*WHAT NEEDS TO BE DONE*: Omit the pictures. Print each entry below exactly.

┌────────

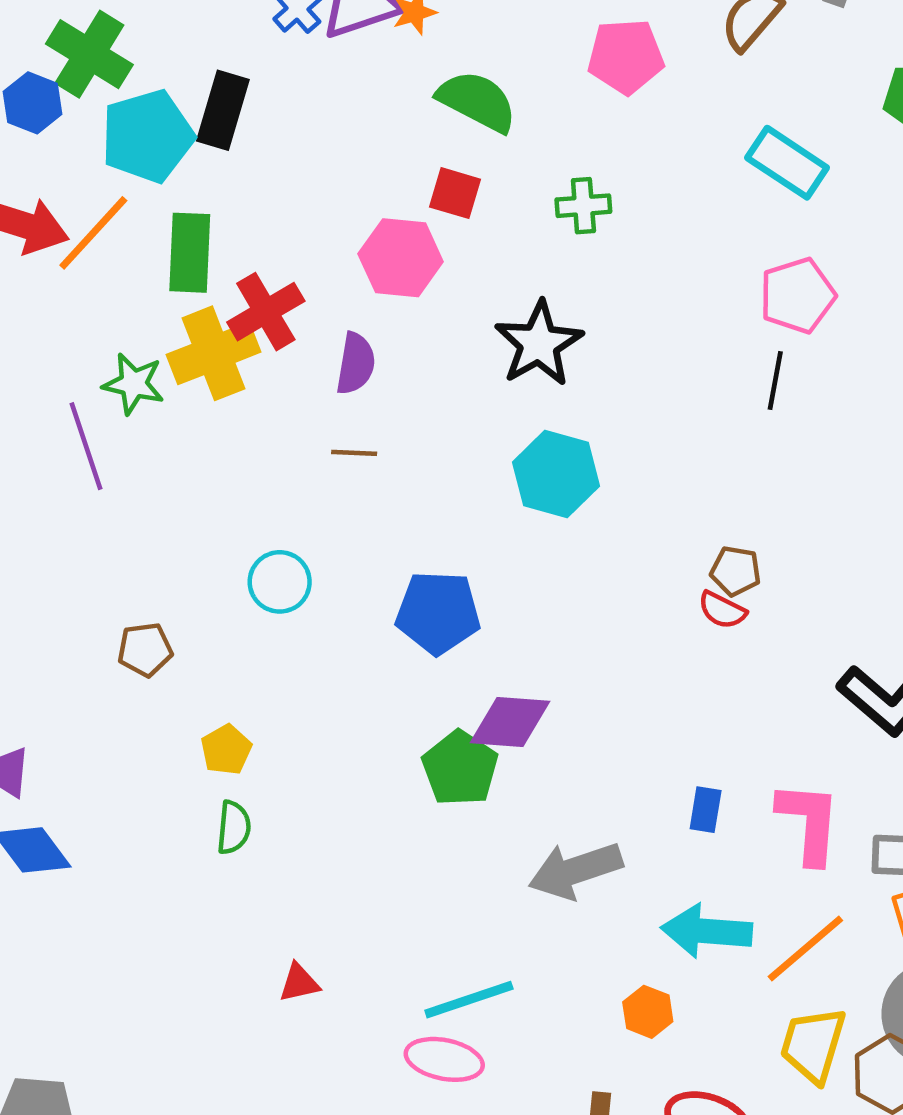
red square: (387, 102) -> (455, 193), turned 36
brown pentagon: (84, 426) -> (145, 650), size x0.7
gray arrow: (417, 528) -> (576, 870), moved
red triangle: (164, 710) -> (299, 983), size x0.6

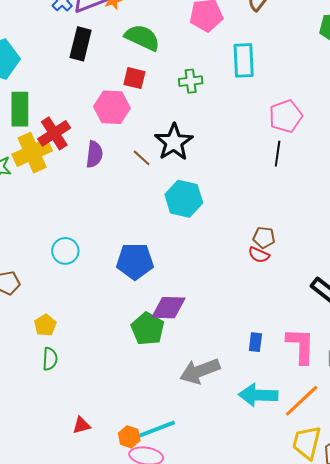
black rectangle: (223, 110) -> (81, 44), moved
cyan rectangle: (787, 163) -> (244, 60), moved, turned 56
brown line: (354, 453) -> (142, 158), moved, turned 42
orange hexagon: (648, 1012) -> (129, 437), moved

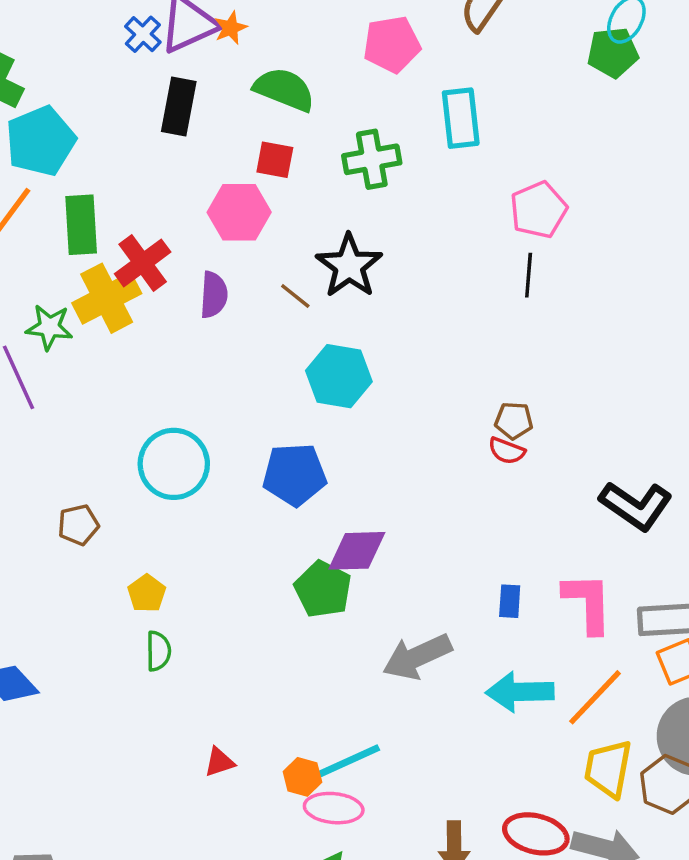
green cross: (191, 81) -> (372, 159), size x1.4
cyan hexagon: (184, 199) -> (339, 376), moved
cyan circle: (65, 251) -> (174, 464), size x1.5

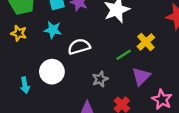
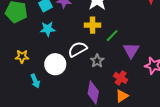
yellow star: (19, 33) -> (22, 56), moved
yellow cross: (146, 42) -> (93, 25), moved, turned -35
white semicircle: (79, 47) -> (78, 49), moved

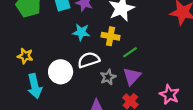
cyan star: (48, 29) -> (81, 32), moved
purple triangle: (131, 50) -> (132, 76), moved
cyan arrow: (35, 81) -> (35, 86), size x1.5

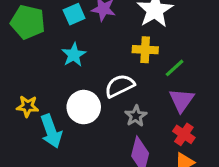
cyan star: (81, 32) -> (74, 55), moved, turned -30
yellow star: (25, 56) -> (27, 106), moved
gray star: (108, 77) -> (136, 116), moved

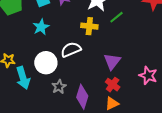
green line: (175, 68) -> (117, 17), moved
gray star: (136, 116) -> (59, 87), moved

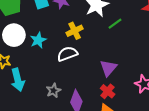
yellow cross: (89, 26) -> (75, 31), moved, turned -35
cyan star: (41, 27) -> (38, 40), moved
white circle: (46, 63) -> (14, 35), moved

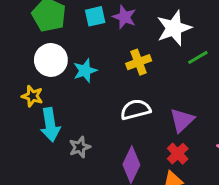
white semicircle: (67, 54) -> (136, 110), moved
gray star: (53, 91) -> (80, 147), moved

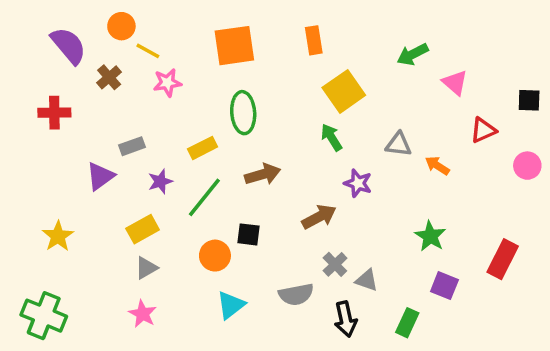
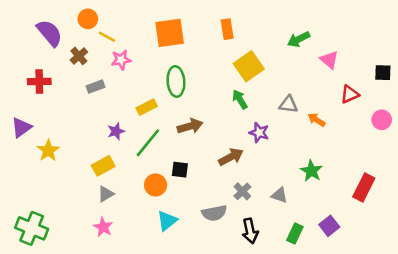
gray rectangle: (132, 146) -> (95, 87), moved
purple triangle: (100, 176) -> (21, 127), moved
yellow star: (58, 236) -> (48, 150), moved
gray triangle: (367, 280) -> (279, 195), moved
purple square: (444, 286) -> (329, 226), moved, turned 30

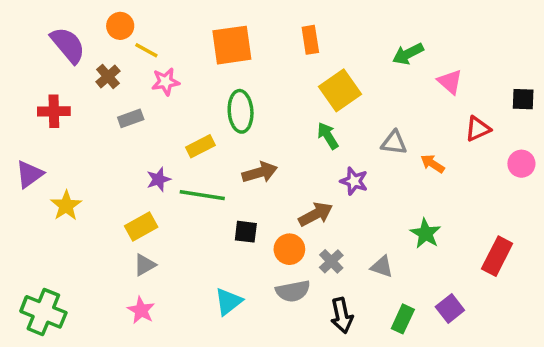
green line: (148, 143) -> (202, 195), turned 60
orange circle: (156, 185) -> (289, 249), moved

└────────

*RESPONSE*:
red square: (387, 102) -> (455, 193), turned 36
brown pentagon: (84, 426) -> (145, 650), size x0.7
gray arrow: (417, 528) -> (576, 870), moved
red triangle: (164, 710) -> (299, 983), size x0.6

black rectangle: (223, 110) -> (81, 44), moved
cyan rectangle: (787, 163) -> (244, 60), moved, turned 56
brown line: (354, 453) -> (142, 158), moved, turned 42
orange hexagon: (648, 1012) -> (129, 437), moved

green cross: (191, 81) -> (372, 159), size x1.4
cyan hexagon: (184, 199) -> (339, 376), moved
cyan circle: (65, 251) -> (174, 464), size x1.5

yellow star: (19, 33) -> (22, 56), moved
yellow cross: (146, 42) -> (93, 25), moved, turned -35
white semicircle: (79, 47) -> (78, 49), moved

cyan star: (48, 29) -> (81, 32), moved
purple triangle: (131, 50) -> (132, 76), moved
cyan arrow: (35, 81) -> (35, 86), size x1.5

cyan star: (81, 32) -> (74, 55), moved, turned -30
yellow star: (25, 56) -> (27, 106), moved
gray star: (108, 77) -> (136, 116), moved

green line: (175, 68) -> (117, 17), moved
gray star: (136, 116) -> (59, 87), moved

yellow cross: (89, 26) -> (75, 31), moved, turned -35
cyan star: (41, 27) -> (38, 40), moved
white circle: (46, 63) -> (14, 35), moved

white semicircle: (67, 54) -> (136, 110), moved
gray star: (53, 91) -> (80, 147), moved

gray rectangle: (132, 146) -> (95, 87), moved
purple triangle: (100, 176) -> (21, 127), moved
yellow star: (58, 236) -> (48, 150), moved
gray triangle: (367, 280) -> (279, 195), moved
purple square: (444, 286) -> (329, 226), moved, turned 30

green line: (148, 143) -> (202, 195), turned 60
orange circle: (156, 185) -> (289, 249), moved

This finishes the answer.